Task statement:
Check every line below for the word "black" and show those that hold it.

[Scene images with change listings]
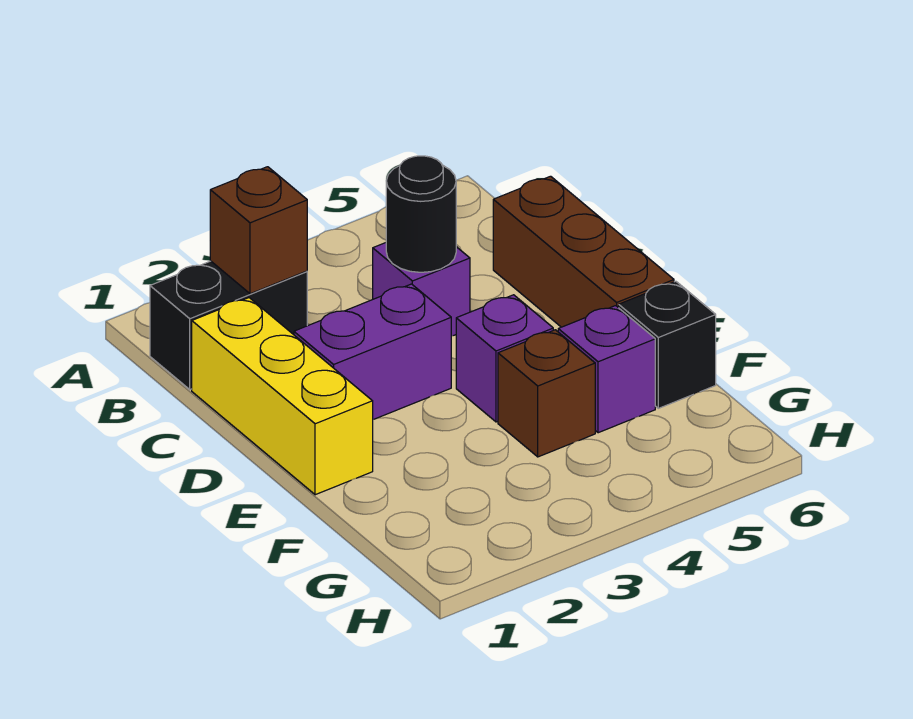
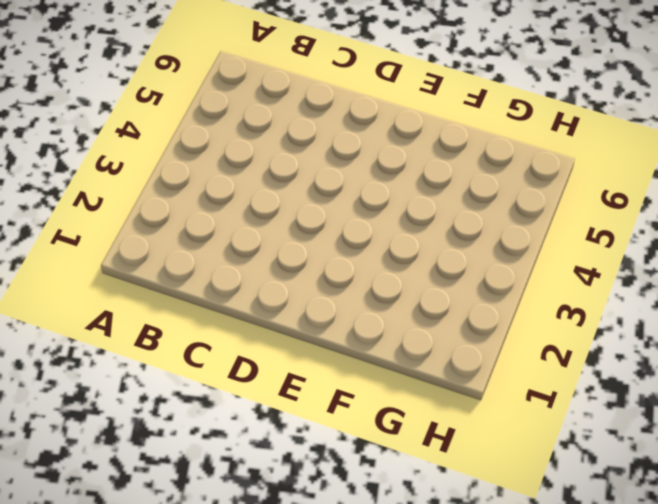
none -> black brick B1:B2 level 1
none -> yellow brick C1:E1 level 1

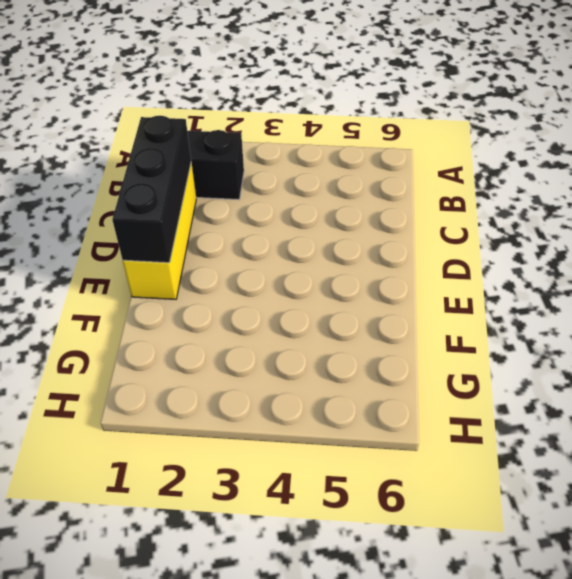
black brick C1:E1 level 2 -> none
none -> purple brick C4 level 1
none -> brown brick C6:E6 level 1

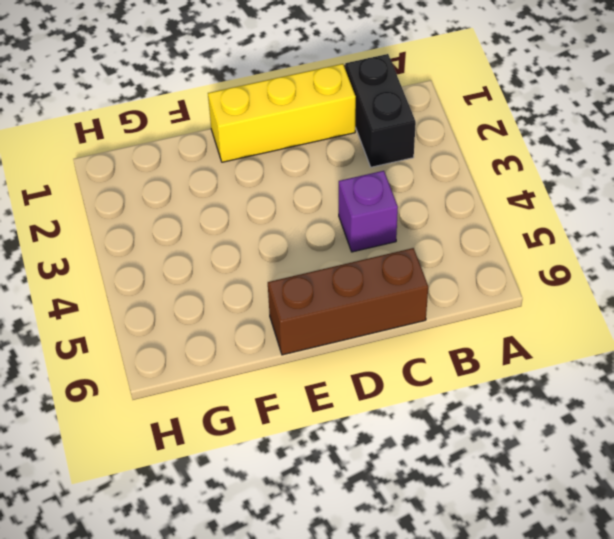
none -> purple brick D2:D3 level 1
none -> purple brick E4 level 1

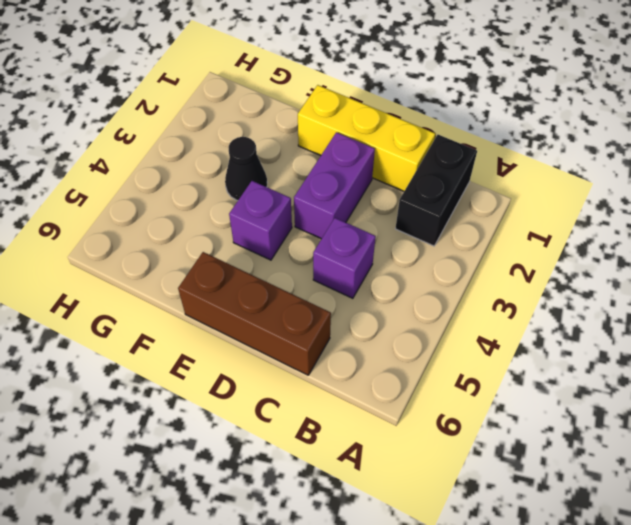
black cone F3 level 1 -> none
none -> brown brick F4 level 1
none -> purple brick F5 level 1

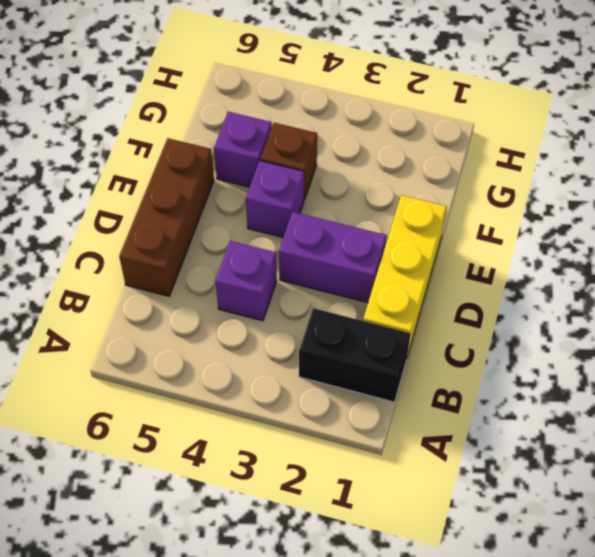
none -> black brick F6 level 1
none -> brown brick B2 level 2

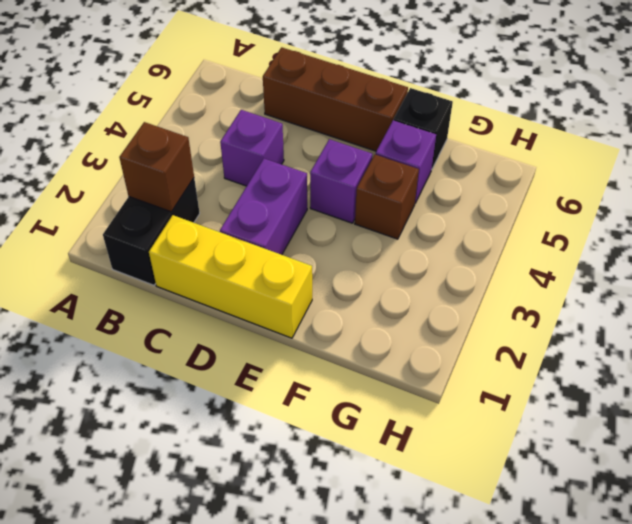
none -> black round brick C4 level 2

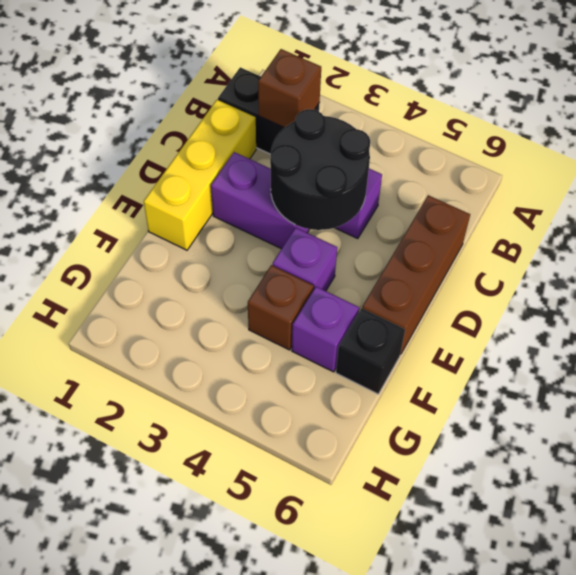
black round brick C3:D4 level 2 -> black round brick C4 level 2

Expected answer:
none -> black brick B1:B2 level 1
black brick C1:E1 level 2 -> none
black cone F3 level 1 -> none
none -> black brick F6 level 1
none -> black round brick C4 level 2
black round brick C3:D4 level 2 -> black round brick C4 level 2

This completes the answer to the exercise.